[Stored data entries]
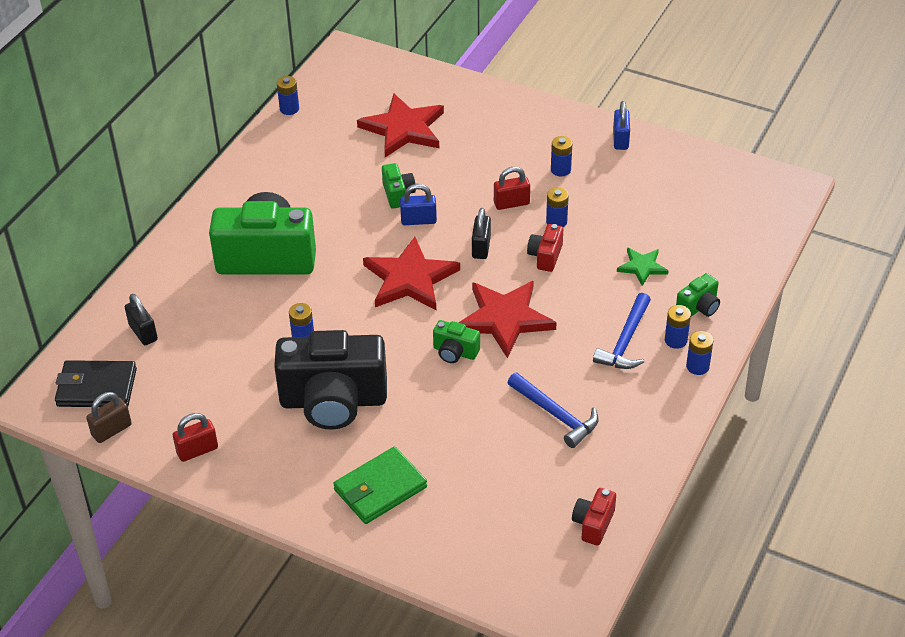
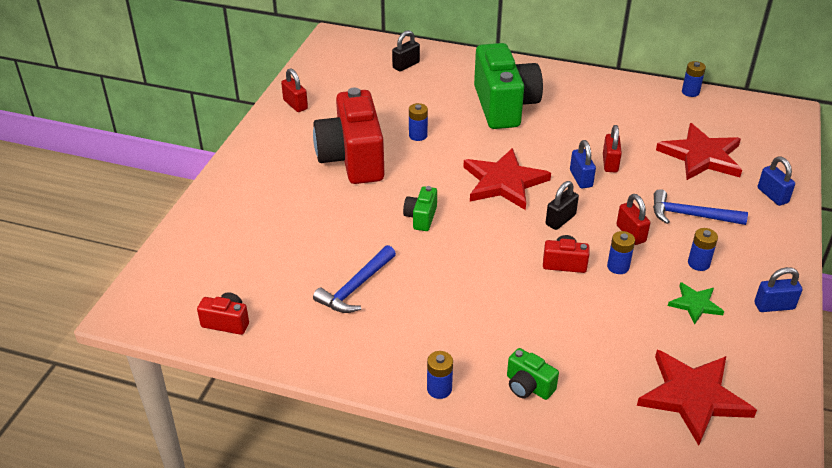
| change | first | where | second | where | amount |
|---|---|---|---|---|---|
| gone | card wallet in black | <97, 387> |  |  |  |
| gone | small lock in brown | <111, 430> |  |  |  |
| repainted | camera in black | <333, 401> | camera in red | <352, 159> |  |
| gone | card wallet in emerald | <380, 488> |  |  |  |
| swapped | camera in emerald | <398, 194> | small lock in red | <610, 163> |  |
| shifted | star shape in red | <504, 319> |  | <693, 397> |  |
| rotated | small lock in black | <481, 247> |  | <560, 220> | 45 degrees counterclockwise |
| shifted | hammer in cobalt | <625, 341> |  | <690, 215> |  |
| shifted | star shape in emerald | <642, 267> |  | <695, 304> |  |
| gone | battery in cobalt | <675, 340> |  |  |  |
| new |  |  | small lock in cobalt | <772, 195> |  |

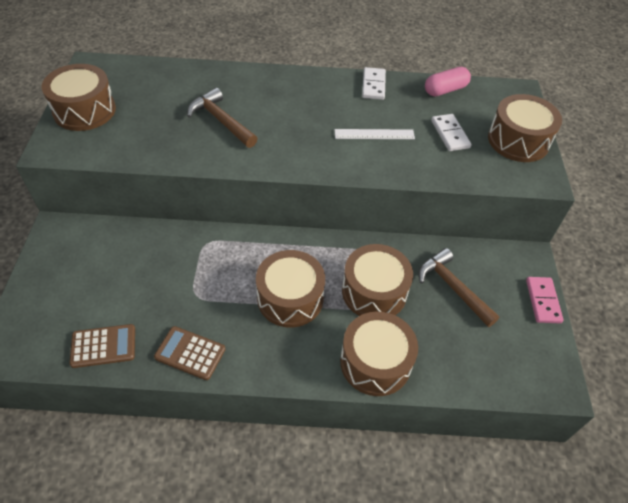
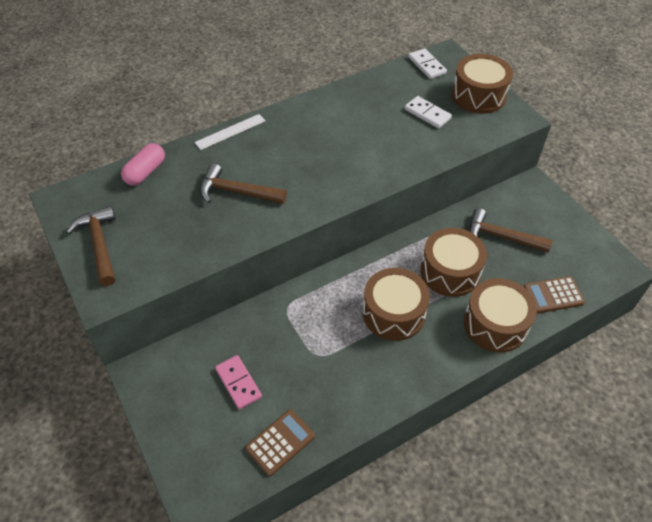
| change | first | where | second | where | amount |
|---|---|---|---|---|---|
| swapped | drum in brown | <84, 110> | hammer in brown | <100, 245> |  |
| shifted | adding machine in brown | <190, 353> |  | <553, 295> |  |
| shifted | straightedge in pure white | <374, 134> |  | <230, 132> |  |
| shifted | domino piece in pure white | <373, 85> |  | <427, 65> |  |
| shifted | pill in rosy | <445, 90> |  | <145, 172> |  |
| shifted | domino piece in rosy | <543, 301> |  | <238, 383> |  |

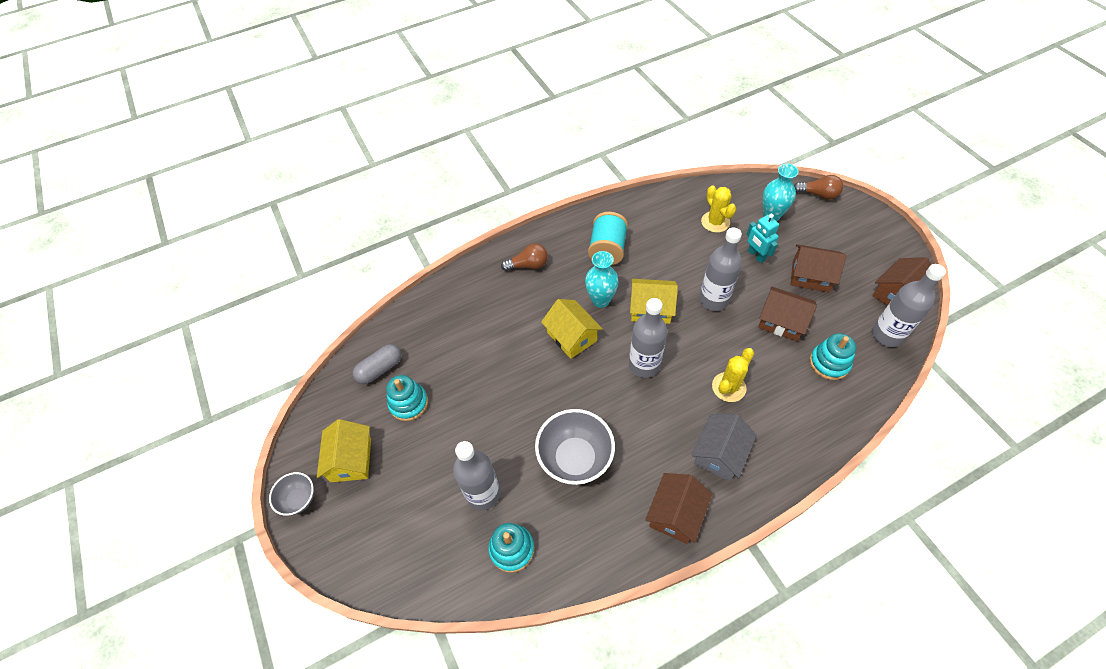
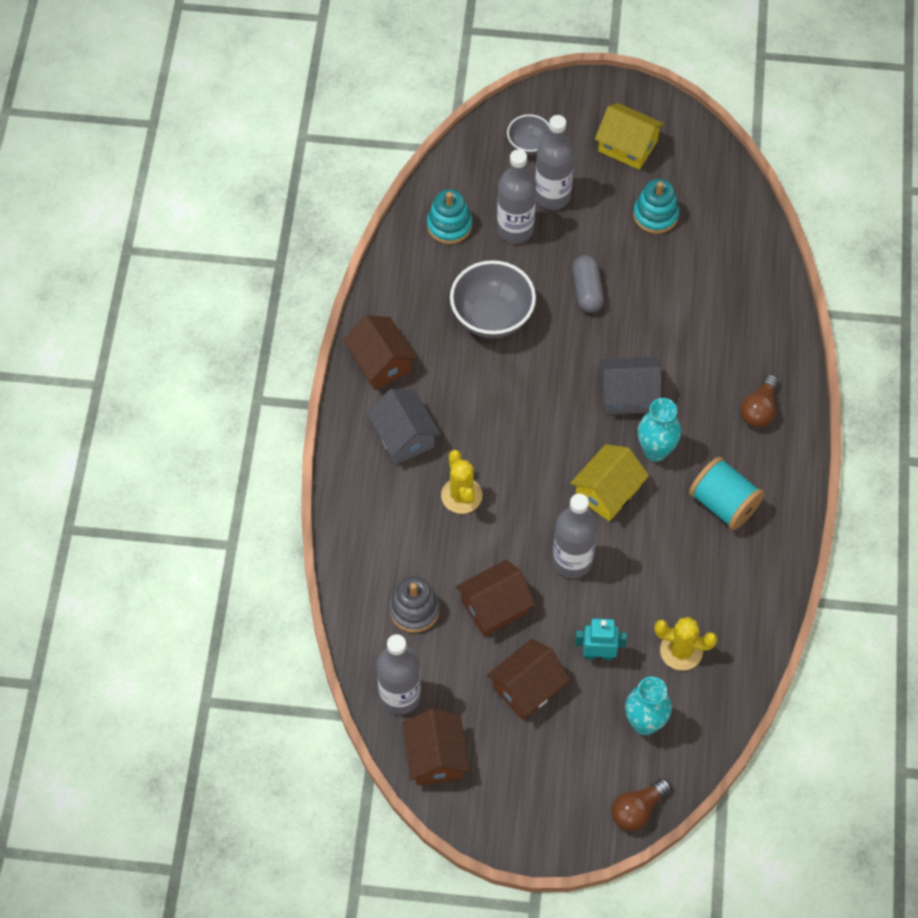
| change | first | where | second | where | amount |
|---|---|---|---|---|---|
| shifted | bowl in gray | <299, 499> |  | <529, 145> |  |
| shifted | pill in gray | <380, 369> |  | <587, 291> |  |
| repainted | cottage in golden | <572, 336> | cottage in gray | <628, 395> |  |
| shifted | bottle in gray | <644, 365> |  | <552, 196> |  |
| repainted | ring stacker in teal | <829, 363> | ring stacker in gray | <414, 610> |  |

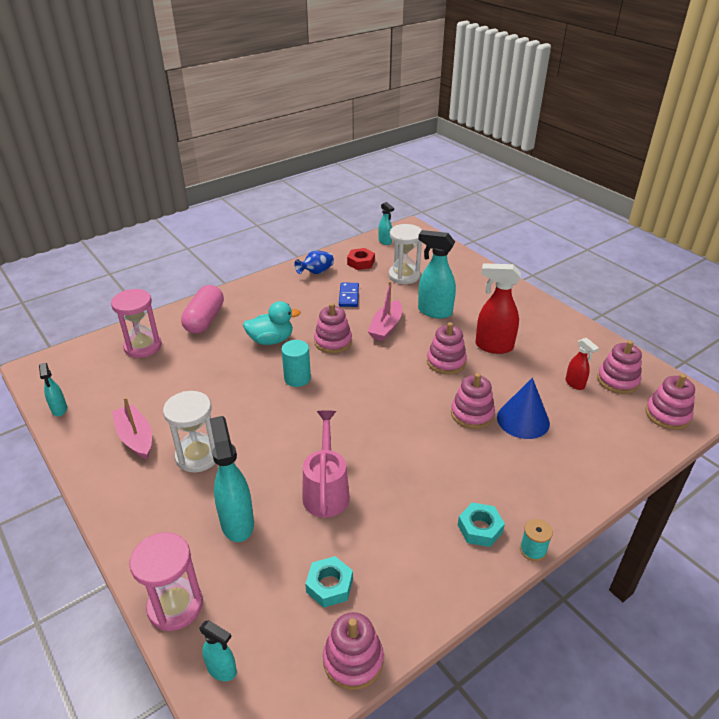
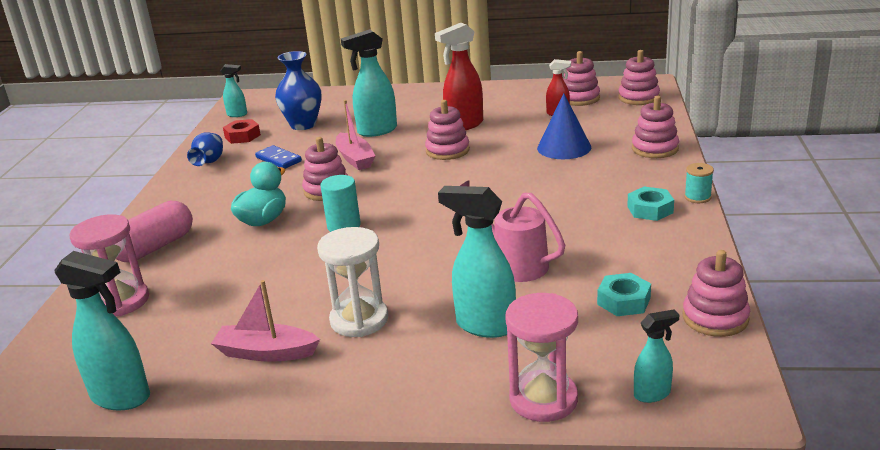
| change | first | where | second | where | amount |
|---|---|---|---|---|---|
| scaled | sprayer in teal | <59, 410> |  | <121, 397> | x1.82 |
| rotated | pill in rosy | <204, 320> |  | <155, 247> | 75 degrees clockwise |
| swapped | sandglass in pure white | <404, 276> | flower vase in cobalt | <303, 125> |  |
| shifted | ring stacker in rosy | <472, 414> |  | <655, 149> |  |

§ Exercise brief
Beginning with the line above that contains "wallet in black", copy each line exactly up to and including the line that contains "shifted | hammer", and go no further.

§ Written answer
| gone | card wallet in black | <97, 387> |  |  |  |
| gone | small lock in brown | <111, 430> |  |  |  |
| repainted | camera in black | <333, 401> | camera in red | <352, 159> |  |
| gone | card wallet in emerald | <380, 488> |  |  |  |
| swapped | camera in emerald | <398, 194> | small lock in red | <610, 163> |  |
| shifted | star shape in red | <504, 319> |  | <693, 397> |  |
| rotated | small lock in black | <481, 247> |  | <560, 220> | 45 degrees counterclockwise |
| shifted | hammer in cobalt | <625, 341> |  | <690, 215> |  |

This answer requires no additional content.